#### [Provided records]
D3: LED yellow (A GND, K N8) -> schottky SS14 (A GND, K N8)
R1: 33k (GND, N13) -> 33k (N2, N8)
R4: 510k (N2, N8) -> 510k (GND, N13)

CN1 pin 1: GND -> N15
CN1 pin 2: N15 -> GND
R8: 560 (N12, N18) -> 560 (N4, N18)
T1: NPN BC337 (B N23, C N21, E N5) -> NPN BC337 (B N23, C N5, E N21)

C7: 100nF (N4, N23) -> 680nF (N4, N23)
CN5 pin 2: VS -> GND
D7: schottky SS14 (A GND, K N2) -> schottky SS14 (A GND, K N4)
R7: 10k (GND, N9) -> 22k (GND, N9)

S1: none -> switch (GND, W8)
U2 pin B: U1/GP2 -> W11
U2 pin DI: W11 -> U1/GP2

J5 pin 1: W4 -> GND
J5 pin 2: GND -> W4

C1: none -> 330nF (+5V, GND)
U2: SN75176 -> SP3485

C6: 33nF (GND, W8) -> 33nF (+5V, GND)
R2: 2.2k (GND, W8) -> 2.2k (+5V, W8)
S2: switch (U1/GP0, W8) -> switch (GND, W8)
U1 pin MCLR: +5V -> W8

#### [Try it]
Your answer must be the lines above, unchanged, from the first one through the line that holds "C6: 33nF (GND, W8) -> 33nF (+5V, GND)", inclusive, and no others.

#### [Solution to this problem]
D3: LED yellow (A GND, K N8) -> schottky SS14 (A GND, K N8)
R1: 33k (GND, N13) -> 33k (N2, N8)
R4: 510k (N2, N8) -> 510k (GND, N13)

CN1 pin 1: GND -> N15
CN1 pin 2: N15 -> GND
R8: 560 (N12, N18) -> 560 (N4, N18)
T1: NPN BC337 (B N23, C N21, E N5) -> NPN BC337 (B N23, C N5, E N21)

C7: 100nF (N4, N23) -> 680nF (N4, N23)
CN5 pin 2: VS -> GND
D7: schottky SS14 (A GND, K N2) -> schottky SS14 (A GND, K N4)
R7: 10k (GND, N9) -> 22k (GND, N9)

S1: none -> switch (GND, W8)
U2 pin B: U1/GP2 -> W11
U2 pin DI: W11 -> U1/GP2

J5 pin 1: W4 -> GND
J5 pin 2: GND -> W4

C1: none -> 330nF (+5V, GND)
U2: SN75176 -> SP3485

C6: 33nF (GND, W8) -> 33nF (+5V, GND)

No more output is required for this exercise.